Extracted records:

○ ○ ○ ○ ○ ○ ○

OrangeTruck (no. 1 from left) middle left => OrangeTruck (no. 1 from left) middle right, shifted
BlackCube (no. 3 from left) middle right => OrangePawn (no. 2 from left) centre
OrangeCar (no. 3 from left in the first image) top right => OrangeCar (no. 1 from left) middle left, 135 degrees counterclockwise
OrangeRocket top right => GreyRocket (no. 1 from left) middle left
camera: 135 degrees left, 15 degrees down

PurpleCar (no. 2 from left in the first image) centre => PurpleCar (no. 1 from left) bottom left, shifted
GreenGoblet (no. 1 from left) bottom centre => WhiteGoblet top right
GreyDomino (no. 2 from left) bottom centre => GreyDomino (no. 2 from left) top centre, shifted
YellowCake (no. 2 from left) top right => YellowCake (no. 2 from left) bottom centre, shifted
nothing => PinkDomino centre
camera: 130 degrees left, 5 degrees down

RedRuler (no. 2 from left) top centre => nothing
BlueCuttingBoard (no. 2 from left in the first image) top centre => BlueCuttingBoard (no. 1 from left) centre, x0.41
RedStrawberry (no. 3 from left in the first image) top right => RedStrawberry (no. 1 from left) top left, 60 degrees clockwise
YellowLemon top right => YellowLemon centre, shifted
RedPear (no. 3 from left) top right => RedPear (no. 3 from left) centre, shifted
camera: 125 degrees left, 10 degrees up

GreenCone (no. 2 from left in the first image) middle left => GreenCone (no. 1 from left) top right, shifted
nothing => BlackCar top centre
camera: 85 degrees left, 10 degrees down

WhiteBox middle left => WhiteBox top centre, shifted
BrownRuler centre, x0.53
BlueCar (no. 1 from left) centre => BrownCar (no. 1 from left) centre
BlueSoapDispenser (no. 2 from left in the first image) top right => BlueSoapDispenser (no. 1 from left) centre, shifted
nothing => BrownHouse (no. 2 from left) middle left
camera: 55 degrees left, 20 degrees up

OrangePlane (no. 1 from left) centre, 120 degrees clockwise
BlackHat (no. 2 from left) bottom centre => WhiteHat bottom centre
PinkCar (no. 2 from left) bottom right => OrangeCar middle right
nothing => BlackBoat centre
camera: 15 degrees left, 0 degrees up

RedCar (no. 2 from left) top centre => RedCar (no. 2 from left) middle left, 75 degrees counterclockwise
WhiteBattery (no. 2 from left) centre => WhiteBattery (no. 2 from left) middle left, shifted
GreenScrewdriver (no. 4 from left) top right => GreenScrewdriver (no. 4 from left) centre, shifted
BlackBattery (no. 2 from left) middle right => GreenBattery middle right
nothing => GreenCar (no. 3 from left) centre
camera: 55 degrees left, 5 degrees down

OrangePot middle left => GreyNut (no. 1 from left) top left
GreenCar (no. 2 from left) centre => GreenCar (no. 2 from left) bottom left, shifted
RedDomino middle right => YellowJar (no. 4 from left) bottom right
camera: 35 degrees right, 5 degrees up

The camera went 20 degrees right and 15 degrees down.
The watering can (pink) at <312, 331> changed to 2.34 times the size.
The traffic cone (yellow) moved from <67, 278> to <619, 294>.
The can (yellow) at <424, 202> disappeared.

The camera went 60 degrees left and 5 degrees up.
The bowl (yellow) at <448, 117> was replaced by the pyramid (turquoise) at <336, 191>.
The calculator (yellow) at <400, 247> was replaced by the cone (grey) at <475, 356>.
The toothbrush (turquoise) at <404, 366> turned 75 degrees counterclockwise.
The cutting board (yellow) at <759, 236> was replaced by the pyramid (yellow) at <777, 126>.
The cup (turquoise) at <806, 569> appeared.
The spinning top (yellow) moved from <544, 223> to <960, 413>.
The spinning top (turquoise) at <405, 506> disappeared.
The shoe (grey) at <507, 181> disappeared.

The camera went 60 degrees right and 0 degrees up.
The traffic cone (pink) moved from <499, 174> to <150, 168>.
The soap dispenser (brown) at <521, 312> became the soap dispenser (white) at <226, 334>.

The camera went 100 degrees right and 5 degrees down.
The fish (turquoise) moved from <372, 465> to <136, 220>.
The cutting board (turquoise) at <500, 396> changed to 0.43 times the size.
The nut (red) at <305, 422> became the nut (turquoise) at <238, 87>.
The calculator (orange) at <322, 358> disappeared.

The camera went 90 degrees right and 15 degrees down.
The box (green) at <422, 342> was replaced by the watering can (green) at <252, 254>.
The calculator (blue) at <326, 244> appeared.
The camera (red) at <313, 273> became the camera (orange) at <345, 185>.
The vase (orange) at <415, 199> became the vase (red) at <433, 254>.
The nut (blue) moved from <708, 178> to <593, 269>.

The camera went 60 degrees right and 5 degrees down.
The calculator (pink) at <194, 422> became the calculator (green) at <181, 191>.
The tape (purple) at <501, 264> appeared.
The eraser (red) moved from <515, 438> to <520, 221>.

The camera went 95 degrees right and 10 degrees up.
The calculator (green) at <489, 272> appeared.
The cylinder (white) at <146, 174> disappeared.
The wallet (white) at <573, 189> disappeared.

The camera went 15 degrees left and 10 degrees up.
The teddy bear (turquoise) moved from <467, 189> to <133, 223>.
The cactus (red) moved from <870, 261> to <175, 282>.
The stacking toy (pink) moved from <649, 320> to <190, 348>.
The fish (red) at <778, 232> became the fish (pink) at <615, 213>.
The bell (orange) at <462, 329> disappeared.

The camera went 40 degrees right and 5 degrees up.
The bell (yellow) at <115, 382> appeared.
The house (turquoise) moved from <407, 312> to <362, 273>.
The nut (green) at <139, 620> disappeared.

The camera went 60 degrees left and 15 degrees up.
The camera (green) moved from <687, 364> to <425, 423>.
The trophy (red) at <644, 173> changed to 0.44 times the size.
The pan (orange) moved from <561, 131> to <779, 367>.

○ ○ ○ ○ ○ ○ ○

WORK ITEM:
All that is wanted is an exact copy of the lines above from the one with "BlackCube (no. 3" through the one with "OrangeRocket top right", with both ends included.

ANSWER SPACE:
BlackCube (no. 3 from left) middle right => OrangePawn (no. 2 from left) centre
OrangeCar (no. 3 from left in the first image) top right => OrangeCar (no. 1 from left) middle left, 135 degrees counterclockwise
OrangeRocket top right => GreyRocket (no. 1 from left) middle left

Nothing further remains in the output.